Supplied entries:
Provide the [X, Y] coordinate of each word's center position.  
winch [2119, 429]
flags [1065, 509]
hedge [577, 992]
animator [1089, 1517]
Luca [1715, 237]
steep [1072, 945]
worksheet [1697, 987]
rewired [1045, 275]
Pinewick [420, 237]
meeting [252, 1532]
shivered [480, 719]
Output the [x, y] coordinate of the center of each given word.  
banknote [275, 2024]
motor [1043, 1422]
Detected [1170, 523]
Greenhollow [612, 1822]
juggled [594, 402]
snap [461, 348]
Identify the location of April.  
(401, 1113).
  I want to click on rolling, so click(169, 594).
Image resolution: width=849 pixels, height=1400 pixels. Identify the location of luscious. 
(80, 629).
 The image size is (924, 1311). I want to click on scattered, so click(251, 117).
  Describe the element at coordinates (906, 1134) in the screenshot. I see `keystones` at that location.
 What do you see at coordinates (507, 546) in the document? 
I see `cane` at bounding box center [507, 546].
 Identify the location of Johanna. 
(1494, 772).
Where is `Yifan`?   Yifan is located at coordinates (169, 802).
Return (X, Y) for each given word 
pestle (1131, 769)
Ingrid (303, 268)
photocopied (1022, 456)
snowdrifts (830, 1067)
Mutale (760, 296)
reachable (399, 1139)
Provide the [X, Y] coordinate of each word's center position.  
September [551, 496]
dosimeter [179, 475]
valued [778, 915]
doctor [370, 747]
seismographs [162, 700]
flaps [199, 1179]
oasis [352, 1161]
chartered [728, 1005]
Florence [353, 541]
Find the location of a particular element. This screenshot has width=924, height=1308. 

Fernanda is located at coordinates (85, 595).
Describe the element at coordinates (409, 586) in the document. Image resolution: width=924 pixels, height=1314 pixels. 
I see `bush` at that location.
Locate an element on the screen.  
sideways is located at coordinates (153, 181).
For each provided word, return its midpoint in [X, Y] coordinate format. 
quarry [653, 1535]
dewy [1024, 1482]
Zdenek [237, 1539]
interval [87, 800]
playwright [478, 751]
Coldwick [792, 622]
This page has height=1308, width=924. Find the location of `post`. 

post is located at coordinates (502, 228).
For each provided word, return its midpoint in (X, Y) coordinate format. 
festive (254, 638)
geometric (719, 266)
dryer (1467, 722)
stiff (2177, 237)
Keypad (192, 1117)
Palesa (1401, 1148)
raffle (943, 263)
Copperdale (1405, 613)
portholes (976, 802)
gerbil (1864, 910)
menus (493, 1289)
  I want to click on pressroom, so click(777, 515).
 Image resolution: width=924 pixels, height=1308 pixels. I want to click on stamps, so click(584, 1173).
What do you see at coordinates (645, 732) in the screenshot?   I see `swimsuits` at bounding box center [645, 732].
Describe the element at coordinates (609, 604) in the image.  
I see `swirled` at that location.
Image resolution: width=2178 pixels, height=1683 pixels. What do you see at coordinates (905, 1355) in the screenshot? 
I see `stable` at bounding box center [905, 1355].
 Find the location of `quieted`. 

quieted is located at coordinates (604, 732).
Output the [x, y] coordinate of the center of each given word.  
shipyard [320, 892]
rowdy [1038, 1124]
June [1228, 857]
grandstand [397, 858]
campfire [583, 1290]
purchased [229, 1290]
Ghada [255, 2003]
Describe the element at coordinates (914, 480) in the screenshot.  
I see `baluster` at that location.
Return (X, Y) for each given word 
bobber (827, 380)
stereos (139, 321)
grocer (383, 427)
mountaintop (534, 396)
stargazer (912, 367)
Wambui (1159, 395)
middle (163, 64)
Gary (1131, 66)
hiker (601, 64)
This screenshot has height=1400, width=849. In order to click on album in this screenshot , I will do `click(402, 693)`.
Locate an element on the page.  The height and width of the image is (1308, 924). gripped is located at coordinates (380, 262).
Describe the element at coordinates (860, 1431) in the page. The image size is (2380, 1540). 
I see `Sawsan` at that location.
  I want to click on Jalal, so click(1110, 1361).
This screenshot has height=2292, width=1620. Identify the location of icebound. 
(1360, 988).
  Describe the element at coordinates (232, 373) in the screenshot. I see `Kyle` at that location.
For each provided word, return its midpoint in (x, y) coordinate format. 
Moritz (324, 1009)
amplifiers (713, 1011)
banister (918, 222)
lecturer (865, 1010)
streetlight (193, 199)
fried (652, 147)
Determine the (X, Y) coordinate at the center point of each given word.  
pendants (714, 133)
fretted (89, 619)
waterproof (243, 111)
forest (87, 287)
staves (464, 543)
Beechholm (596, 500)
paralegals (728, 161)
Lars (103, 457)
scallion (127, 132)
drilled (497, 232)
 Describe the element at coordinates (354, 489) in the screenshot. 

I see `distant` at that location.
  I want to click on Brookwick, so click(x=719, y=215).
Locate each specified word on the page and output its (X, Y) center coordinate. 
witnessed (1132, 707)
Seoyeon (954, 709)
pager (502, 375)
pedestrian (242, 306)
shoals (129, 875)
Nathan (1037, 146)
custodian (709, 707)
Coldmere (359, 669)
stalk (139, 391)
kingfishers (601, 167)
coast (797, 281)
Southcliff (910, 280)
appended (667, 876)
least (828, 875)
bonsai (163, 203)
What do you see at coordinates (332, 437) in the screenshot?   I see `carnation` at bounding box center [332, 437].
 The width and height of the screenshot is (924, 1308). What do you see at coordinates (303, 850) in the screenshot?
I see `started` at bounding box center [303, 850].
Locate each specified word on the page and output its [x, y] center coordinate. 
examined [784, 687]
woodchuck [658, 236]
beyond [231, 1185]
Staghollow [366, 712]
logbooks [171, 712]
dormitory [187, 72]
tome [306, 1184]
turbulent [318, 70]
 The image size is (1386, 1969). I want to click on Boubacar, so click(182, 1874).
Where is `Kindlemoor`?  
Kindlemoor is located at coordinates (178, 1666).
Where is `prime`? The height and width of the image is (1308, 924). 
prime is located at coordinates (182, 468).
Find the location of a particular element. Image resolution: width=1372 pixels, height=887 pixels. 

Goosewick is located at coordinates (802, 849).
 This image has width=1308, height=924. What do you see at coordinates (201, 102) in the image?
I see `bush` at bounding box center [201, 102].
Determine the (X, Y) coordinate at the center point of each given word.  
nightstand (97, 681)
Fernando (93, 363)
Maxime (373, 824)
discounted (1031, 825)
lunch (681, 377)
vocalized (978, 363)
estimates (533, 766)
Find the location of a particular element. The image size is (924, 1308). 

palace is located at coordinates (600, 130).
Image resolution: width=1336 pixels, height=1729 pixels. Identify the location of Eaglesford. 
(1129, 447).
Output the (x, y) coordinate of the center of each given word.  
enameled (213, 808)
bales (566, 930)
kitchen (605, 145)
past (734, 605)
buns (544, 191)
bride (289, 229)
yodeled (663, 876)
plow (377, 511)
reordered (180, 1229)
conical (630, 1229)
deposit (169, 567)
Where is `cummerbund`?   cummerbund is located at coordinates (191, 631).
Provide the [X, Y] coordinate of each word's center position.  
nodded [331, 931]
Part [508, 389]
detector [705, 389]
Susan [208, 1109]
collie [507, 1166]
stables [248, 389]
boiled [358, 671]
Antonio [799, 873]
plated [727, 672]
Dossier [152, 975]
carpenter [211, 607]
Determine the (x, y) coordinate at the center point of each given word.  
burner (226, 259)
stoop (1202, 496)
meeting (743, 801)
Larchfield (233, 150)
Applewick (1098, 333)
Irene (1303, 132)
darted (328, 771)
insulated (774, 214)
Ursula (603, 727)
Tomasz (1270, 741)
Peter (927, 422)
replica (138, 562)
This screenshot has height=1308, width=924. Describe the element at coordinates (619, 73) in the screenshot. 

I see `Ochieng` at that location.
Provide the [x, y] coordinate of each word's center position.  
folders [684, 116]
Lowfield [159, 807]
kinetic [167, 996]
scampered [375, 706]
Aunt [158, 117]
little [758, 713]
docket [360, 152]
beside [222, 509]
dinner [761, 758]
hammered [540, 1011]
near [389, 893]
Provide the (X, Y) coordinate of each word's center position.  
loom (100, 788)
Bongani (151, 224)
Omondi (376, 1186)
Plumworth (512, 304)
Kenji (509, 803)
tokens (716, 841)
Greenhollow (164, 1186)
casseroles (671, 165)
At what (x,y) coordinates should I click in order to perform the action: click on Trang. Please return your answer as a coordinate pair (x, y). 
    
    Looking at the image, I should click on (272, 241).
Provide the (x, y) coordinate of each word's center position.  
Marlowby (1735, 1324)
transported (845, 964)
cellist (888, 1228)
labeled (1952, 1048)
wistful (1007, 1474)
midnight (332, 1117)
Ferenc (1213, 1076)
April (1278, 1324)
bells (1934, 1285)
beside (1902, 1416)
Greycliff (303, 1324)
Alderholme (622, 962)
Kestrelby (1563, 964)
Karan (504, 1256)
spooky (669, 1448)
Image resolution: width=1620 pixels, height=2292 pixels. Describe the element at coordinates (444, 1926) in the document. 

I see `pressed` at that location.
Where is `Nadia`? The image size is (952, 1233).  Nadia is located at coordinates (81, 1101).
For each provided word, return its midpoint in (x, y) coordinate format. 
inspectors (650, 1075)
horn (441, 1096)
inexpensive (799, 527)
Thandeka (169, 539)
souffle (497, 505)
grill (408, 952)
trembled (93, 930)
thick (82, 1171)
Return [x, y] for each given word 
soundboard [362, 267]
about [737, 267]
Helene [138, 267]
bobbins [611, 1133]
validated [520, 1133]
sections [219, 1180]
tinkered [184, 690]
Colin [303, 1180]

Given exercise:
Please output the data from the line containing "dinner [761, 758]" up to and including the line containing "casseroles (671, 165)", reproducing those lines exactly as they appear.

In response:
dinner [761, 758]
hammered [540, 1011]
near [389, 893]
Provide the (X, Y) coordinate of each word's center position.  
loom (100, 788)
Bongani (151, 224)
Omondi (376, 1186)
Plumworth (512, 304)
Kenji (509, 803)
tokens (716, 841)
Greenhollow (164, 1186)
casseroles (671, 165)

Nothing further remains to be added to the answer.